About this task: Take the line with "C9: 1.5uF (plus" and every line after it in the data. Transcribe them exactly, through the last.

(Entries taken from a collection)
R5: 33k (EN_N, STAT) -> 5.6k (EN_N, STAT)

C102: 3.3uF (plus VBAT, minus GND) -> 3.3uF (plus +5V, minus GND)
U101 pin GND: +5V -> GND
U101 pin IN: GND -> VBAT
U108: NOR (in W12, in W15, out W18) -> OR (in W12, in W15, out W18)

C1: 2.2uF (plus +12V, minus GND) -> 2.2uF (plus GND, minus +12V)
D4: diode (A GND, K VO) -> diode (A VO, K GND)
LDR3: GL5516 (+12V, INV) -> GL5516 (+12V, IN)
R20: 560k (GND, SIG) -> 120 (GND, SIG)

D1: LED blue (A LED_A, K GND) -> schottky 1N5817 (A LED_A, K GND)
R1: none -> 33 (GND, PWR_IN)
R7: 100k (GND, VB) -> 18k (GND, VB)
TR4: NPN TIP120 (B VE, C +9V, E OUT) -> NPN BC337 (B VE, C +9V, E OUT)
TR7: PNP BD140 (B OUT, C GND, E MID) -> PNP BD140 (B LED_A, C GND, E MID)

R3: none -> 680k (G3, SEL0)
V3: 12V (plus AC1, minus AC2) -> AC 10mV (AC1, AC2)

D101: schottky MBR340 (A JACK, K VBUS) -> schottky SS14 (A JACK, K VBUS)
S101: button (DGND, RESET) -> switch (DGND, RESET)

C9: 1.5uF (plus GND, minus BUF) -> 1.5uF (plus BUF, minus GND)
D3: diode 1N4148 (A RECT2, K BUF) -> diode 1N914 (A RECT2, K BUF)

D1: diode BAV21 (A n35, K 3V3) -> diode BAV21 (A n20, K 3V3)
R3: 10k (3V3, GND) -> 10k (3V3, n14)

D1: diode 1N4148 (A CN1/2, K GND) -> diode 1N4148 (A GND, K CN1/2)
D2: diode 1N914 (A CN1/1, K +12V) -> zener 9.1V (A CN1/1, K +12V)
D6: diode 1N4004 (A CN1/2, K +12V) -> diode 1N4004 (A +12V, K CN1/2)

Finished exercise:
C9: 1.5uF (plus GND, minus BUF) -> 1.5uF (plus BUF, minus GND)
D3: diode 1N4148 (A RECT2, K BUF) -> diode 1N914 (A RECT2, K BUF)

D1: diode BAV21 (A n35, K 3V3) -> diode BAV21 (A n20, K 3V3)
R3: 10k (3V3, GND) -> 10k (3V3, n14)

D1: diode 1N4148 (A CN1/2, K GND) -> diode 1N4148 (A GND, K CN1/2)
D2: diode 1N914 (A CN1/1, K +12V) -> zener 9.1V (A CN1/1, K +12V)
D6: diode 1N4004 (A CN1/2, K +12V) -> diode 1N4004 (A +12V, K CN1/2)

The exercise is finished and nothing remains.